-------- MATERIAL FOR THIS TASK
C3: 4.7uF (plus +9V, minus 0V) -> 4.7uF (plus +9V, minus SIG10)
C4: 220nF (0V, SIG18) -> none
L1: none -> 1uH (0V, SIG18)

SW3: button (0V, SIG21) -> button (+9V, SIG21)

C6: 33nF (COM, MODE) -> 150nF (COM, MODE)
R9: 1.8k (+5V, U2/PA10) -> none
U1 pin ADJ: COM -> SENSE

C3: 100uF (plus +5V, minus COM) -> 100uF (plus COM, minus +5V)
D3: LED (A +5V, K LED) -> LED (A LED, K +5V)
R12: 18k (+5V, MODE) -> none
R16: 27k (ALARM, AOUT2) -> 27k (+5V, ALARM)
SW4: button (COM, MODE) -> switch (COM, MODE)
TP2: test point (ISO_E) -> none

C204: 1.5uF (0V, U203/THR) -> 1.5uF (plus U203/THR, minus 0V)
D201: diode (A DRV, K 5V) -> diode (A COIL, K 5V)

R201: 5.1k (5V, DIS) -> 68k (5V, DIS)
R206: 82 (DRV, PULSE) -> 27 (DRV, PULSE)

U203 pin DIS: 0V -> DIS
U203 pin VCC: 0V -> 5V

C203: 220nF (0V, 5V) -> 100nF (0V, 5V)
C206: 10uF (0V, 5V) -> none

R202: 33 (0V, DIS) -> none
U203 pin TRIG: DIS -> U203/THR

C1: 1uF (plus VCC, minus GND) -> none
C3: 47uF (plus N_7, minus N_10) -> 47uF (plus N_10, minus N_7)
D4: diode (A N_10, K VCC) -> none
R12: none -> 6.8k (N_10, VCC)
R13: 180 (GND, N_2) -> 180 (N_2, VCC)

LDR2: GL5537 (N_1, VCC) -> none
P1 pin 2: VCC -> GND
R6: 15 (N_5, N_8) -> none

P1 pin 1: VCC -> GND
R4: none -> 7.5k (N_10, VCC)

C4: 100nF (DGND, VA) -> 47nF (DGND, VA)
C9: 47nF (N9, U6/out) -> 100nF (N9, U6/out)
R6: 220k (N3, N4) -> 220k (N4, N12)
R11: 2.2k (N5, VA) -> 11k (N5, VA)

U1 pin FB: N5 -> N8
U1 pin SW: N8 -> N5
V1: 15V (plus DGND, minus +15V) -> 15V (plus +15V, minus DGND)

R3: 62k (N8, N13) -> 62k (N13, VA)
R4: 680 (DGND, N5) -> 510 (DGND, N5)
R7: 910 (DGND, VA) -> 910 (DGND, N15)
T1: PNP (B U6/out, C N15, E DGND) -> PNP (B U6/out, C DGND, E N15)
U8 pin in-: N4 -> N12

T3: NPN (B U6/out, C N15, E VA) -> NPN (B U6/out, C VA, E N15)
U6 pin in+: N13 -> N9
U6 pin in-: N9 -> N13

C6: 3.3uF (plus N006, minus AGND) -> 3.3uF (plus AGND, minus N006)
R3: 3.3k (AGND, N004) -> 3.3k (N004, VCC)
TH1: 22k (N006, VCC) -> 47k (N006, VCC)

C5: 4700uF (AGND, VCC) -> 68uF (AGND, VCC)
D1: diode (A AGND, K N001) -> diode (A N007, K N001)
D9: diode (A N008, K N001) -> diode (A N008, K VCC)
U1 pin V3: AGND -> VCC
----------------
# THE PROBLEM:
Starting at the line that contains "R13: 180 (GND, N_2) -> 180 (N_2, VCC)" and ending at the last line of the data, repeat each line exactly; include nothing else.

# RESPONSE:
R13: 180 (GND, N_2) -> 180 (N_2, VCC)

LDR2: GL5537 (N_1, VCC) -> none
P1 pin 2: VCC -> GND
R6: 15 (N_5, N_8) -> none

P1 pin 1: VCC -> GND
R4: none -> 7.5k (N_10, VCC)

C4: 100nF (DGND, VA) -> 47nF (DGND, VA)
C9: 47nF (N9, U6/out) -> 100nF (N9, U6/out)
R6: 220k (N3, N4) -> 220k (N4, N12)
R11: 2.2k (N5, VA) -> 11k (N5, VA)

U1 pin FB: N5 -> N8
U1 pin SW: N8 -> N5
V1: 15V (plus DGND, minus +15V) -> 15V (plus +15V, minus DGND)

R3: 62k (N8, N13) -> 62k (N13, VA)
R4: 680 (DGND, N5) -> 510 (DGND, N5)
R7: 910 (DGND, VA) -> 910 (DGND, N15)
T1: PNP (B U6/out, C N15, E DGND) -> PNP (B U6/out, C DGND, E N15)
U8 pin in-: N4 -> N12

T3: NPN (B U6/out, C N15, E VA) -> NPN (B U6/out, C VA, E N15)
U6 pin in+: N13 -> N9
U6 pin in-: N9 -> N13

C6: 3.3uF (plus N006, minus AGND) -> 3.3uF (plus AGND, minus N006)
R3: 3.3k (AGND, N004) -> 3.3k (N004, VCC)
TH1: 22k (N006, VCC) -> 47k (N006, VCC)

C5: 4700uF (AGND, VCC) -> 68uF (AGND, VCC)
D1: diode (A AGND, K N001) -> diode (A N007, K N001)
D9: diode (A N008, K N001) -> diode (A N008, K VCC)
U1 pin V3: AGND -> VCC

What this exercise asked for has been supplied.